§ **Aim of the exercise**:
Please say how many lines in the records below contain the word "plus", giving only the number.

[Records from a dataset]
Start of Block

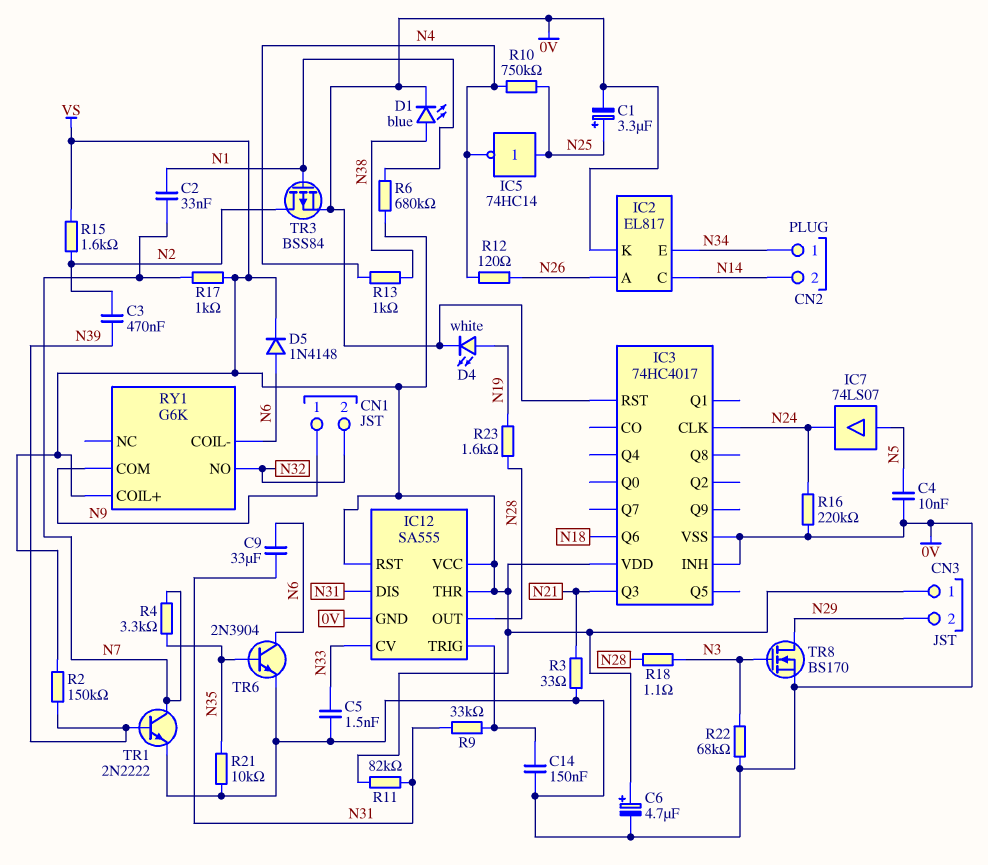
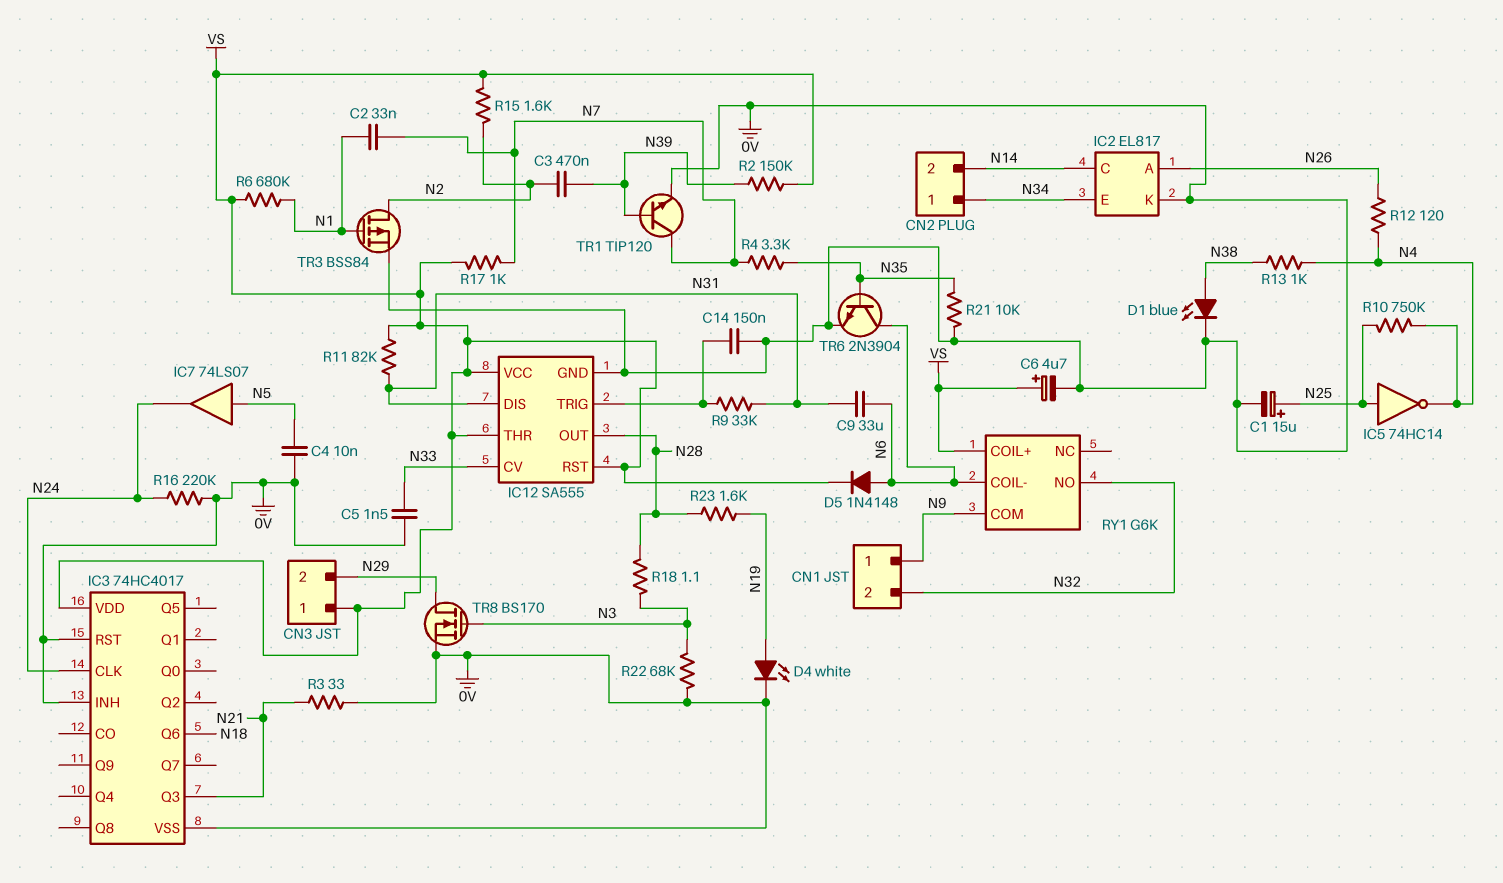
C1: 3.3uF (plus N25, minus 0V) -> 15uF (plus N25, minus 0V)
TR1: NPN 2N2222 (B N39, C N7, E 0V) -> NPN TIP120 (B N39, C N7, E 0V)

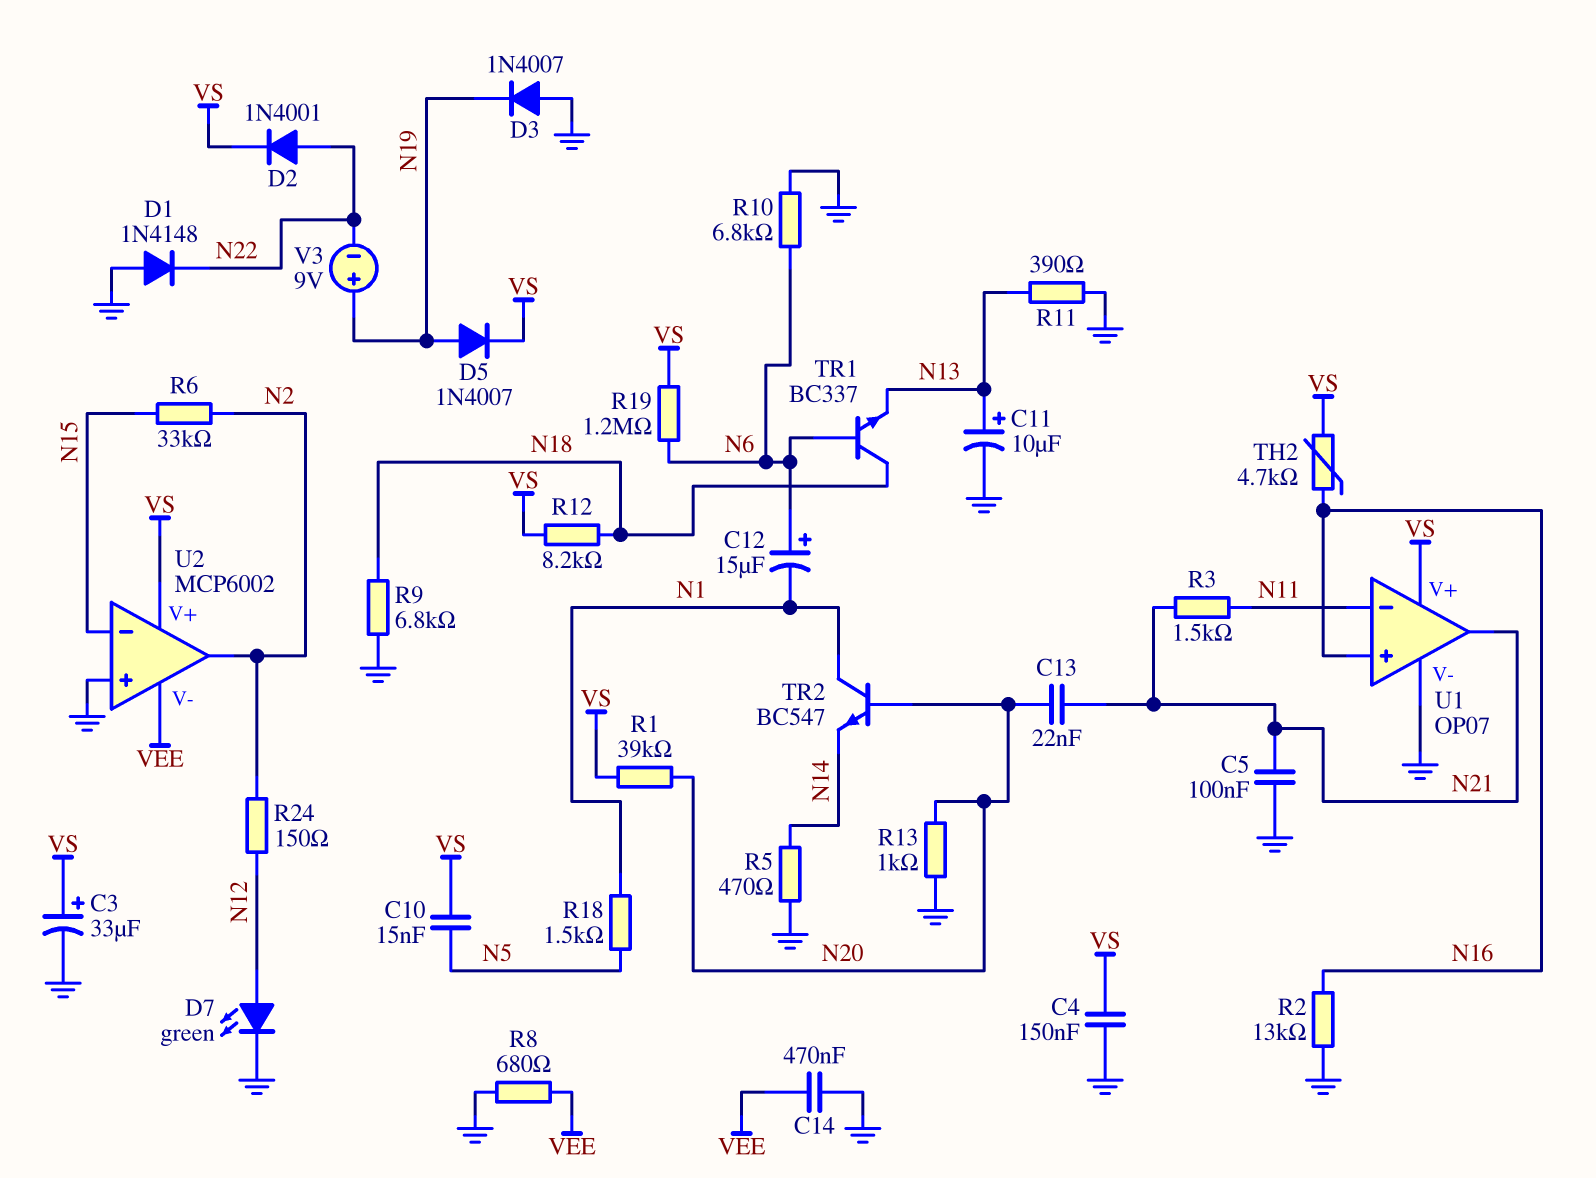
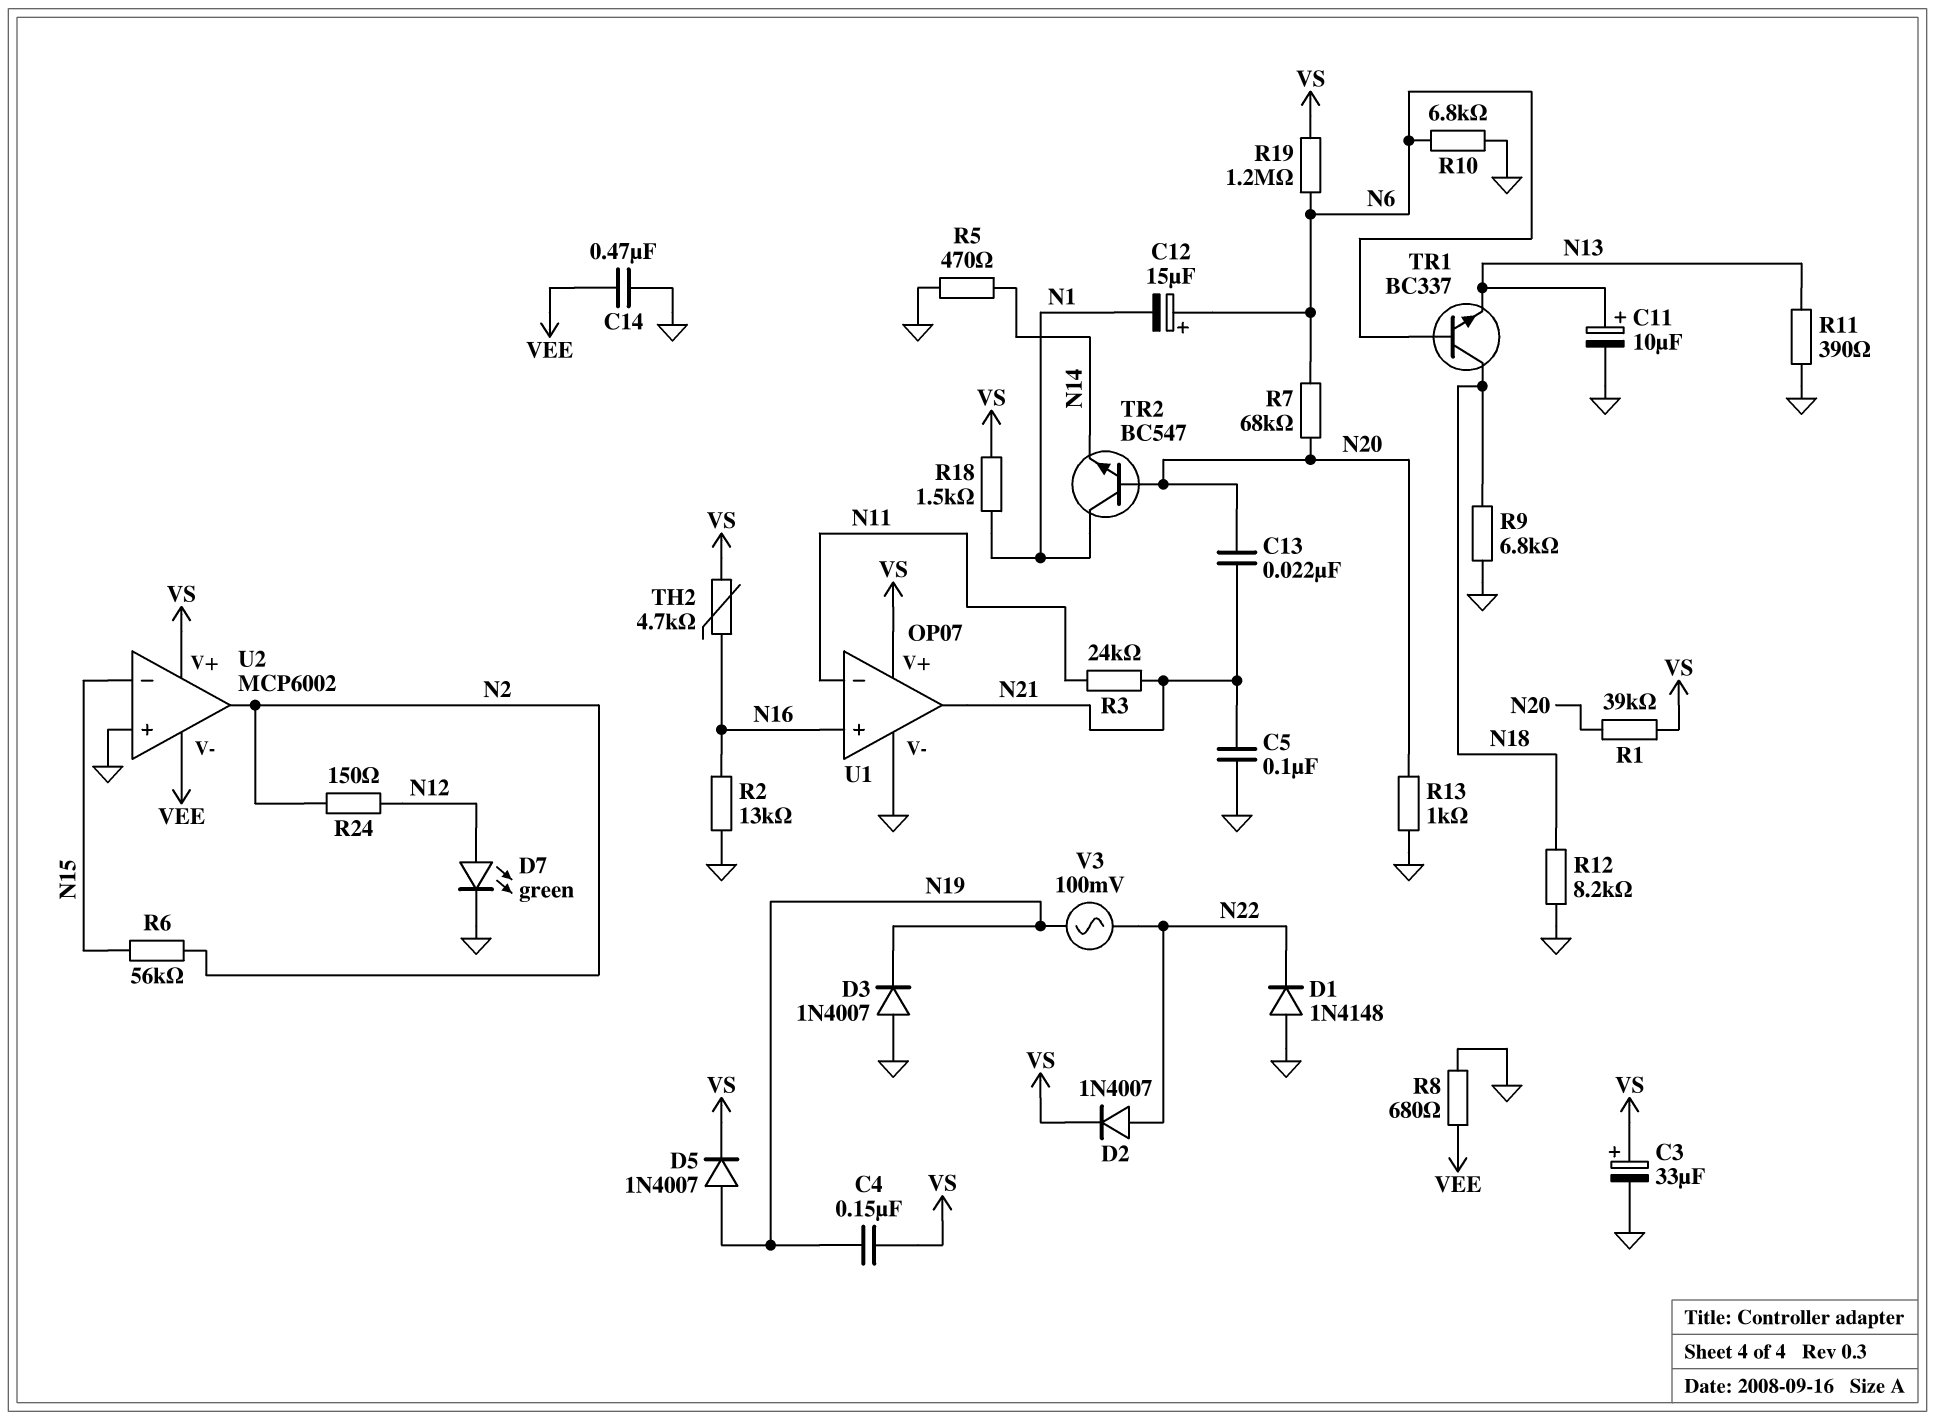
C4: 150nF (GND, VS) -> 150nF (N19, VS)
C10: 15nF (N5, VS) -> none
D2: diode 1N4001 (A N22, K VS) -> diode 1N4007 (A N22, K VS)
R3: 1.5k (N11, N21) -> 24k (N11, N21)
R6: 33k (N2, N15) -> 56k (N2, N15)
R7: none -> 68k (N6, N20)
R12: 8.2k (N18, VS) -> 8.2k (GND, N18)
R18: 1.5k (N1, N5) -> 1.5k (N1, VS)
V3: 9V (plus N19, minus N22) -> AC 100mV (N19, N22)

End of Block

§ **Exercise response**:
2